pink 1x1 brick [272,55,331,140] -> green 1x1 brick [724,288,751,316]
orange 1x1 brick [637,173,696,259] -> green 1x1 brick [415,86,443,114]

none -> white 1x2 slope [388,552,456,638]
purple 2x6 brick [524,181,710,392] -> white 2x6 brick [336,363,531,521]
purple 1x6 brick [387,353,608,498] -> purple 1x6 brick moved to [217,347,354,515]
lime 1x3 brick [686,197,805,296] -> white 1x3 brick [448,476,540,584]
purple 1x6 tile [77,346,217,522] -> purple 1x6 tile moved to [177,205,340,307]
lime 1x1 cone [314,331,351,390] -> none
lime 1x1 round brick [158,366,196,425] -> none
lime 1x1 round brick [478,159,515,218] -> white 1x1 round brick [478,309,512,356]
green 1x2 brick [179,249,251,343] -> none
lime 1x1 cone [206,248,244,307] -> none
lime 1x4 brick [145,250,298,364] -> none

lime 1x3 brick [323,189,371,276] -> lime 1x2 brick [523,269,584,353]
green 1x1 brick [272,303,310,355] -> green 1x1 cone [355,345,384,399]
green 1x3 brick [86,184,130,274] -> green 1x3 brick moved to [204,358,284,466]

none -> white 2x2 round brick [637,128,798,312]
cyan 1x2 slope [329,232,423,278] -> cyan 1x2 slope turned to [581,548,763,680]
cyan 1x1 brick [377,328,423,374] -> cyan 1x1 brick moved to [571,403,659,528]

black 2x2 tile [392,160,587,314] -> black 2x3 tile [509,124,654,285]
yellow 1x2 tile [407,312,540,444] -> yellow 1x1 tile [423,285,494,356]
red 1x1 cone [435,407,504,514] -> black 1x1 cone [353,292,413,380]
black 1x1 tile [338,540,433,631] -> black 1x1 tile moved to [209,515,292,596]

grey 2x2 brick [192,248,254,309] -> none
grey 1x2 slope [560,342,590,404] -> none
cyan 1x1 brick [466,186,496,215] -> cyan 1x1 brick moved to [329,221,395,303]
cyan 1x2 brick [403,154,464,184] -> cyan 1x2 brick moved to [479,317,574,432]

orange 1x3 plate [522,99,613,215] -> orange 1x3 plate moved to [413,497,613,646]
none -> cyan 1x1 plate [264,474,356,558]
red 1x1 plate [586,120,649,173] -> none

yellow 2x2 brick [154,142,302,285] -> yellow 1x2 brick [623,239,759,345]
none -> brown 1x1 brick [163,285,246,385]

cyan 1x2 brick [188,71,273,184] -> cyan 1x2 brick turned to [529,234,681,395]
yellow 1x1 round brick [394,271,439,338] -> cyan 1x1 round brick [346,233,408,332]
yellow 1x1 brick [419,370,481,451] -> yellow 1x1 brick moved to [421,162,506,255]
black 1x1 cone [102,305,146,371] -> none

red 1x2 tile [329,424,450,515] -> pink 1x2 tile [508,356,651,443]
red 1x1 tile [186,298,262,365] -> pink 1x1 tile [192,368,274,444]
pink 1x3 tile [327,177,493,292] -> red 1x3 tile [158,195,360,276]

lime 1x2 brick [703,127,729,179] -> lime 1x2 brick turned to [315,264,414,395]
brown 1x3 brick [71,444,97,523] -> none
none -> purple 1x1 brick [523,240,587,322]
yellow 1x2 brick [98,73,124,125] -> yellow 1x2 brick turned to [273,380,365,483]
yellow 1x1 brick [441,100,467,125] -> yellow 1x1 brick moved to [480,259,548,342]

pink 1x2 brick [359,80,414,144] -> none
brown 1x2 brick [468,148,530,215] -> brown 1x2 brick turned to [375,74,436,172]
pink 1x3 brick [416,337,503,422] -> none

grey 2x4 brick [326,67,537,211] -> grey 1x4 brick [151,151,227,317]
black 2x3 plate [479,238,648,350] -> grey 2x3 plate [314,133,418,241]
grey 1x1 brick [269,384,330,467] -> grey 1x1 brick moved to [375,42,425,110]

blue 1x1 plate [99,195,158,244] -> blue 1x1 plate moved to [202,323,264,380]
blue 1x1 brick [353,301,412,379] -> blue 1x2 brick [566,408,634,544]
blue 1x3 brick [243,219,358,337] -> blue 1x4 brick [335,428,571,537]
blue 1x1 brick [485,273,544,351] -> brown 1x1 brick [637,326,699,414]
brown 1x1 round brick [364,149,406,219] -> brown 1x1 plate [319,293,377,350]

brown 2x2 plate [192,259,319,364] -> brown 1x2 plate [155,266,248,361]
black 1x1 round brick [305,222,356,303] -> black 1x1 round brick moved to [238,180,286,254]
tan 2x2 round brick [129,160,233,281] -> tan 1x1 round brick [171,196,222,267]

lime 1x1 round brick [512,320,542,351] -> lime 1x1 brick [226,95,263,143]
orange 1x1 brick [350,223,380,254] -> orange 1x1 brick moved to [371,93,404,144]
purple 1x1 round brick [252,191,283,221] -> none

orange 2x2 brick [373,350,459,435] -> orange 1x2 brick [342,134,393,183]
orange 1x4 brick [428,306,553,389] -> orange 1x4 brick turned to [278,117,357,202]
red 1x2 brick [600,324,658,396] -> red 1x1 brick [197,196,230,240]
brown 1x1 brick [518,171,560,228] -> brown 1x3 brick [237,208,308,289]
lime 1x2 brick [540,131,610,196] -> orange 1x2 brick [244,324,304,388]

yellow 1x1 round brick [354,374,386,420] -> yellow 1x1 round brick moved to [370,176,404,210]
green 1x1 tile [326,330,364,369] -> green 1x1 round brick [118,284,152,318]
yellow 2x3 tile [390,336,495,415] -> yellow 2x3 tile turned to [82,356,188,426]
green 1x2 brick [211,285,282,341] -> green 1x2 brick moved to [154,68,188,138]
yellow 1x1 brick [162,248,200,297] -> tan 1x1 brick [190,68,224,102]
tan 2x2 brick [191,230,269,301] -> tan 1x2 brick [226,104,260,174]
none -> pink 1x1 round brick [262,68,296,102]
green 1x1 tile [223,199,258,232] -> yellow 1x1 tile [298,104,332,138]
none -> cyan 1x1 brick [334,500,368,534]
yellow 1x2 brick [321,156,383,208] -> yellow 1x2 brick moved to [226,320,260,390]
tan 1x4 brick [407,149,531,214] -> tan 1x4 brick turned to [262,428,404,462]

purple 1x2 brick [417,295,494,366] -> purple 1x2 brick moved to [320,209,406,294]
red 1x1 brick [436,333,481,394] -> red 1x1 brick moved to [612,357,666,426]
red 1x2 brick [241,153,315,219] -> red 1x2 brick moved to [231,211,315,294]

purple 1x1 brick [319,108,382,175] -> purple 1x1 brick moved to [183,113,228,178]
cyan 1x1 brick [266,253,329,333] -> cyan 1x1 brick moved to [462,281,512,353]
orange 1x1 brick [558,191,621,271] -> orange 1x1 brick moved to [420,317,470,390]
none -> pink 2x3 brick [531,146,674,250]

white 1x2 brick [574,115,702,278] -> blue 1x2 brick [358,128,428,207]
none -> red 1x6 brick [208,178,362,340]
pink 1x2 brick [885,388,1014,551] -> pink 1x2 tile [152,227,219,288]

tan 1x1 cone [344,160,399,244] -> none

------------

● **TASK REQUIREMENTS**:
Repeat the entries above exactly, from the first line through the line containing "purple 1x6 brick [387,353,608,498]".

● **RESPONSE TO THIS TASK**:
pink 1x1 brick [272,55,331,140] -> green 1x1 brick [724,288,751,316]
orange 1x1 brick [637,173,696,259] -> green 1x1 brick [415,86,443,114]

none -> white 1x2 slope [388,552,456,638]
purple 2x6 brick [524,181,710,392] -> white 2x6 brick [336,363,531,521]
purple 1x6 brick [387,353,608,498] -> purple 1x6 brick moved to [217,347,354,515]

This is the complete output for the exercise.